━━━ Source material
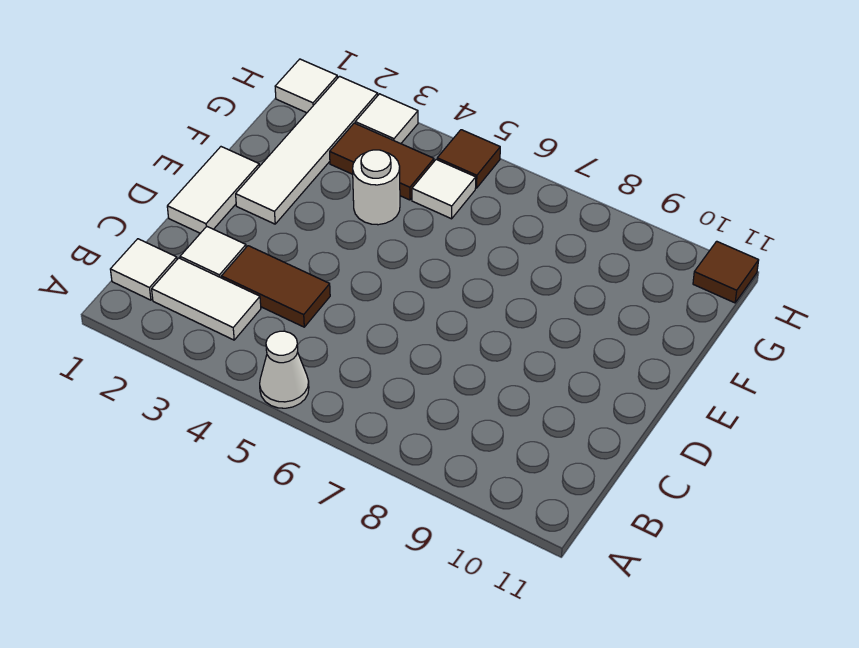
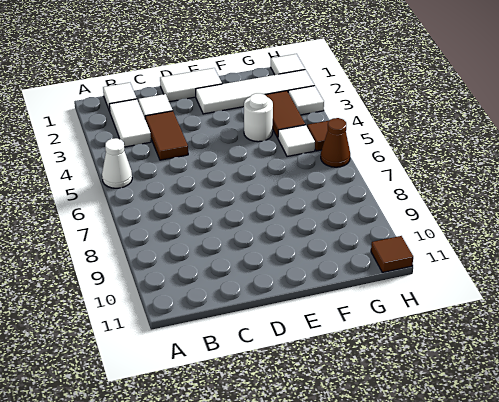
none -> brown cone H6 level 1

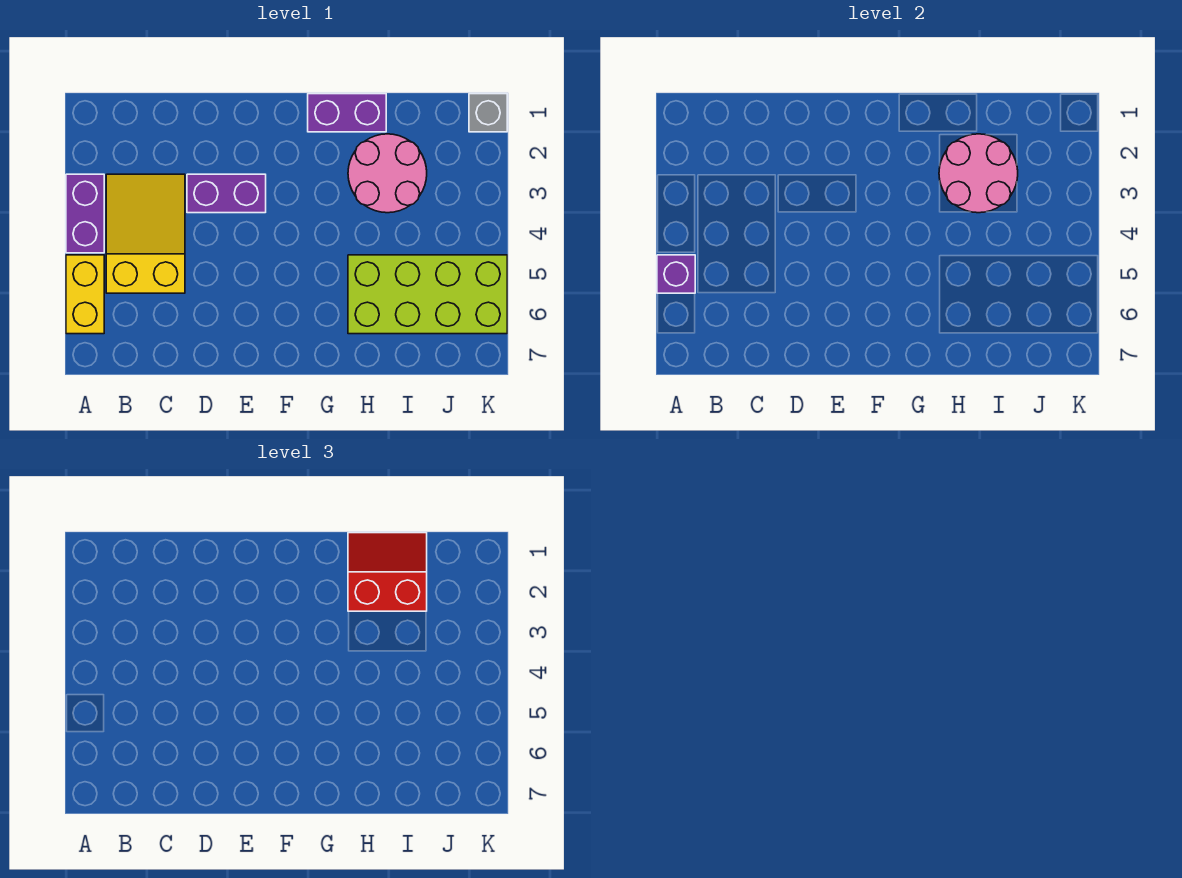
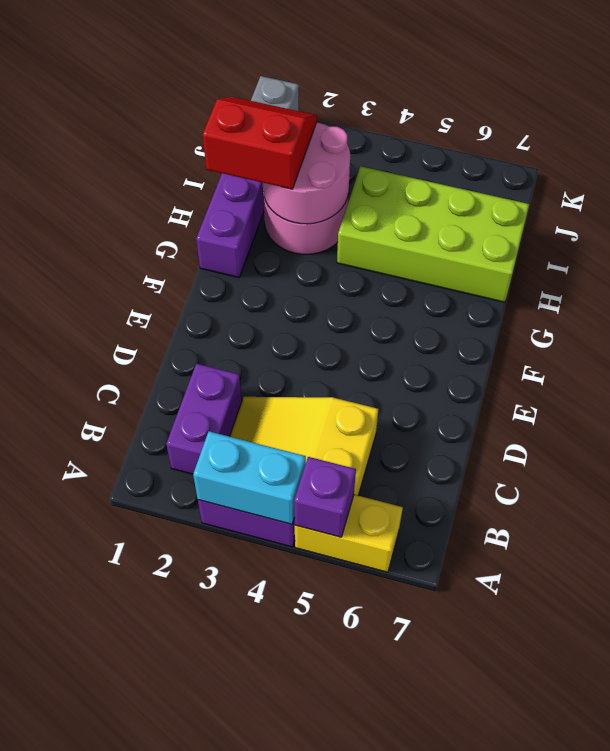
none -> cyan brick A3:A4 level 2
purple brick D3:E3 level 1 -> purple brick B2:C2 level 1
red slope H1:I2 level 3 top 2 -> red slope H1:I2 level 3 top H
lime brick H5:K6 level 1 -> lime brick H4:I7 level 1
━━━━━━
## Assignment
Sift the data above for lines with "brick", then copy each one.

## Written response
none -> cyan brick A3:A4 level 2
purple brick D3:E3 level 1 -> purple brick B2:C2 level 1
lime brick H5:K6 level 1 -> lime brick H4:I7 level 1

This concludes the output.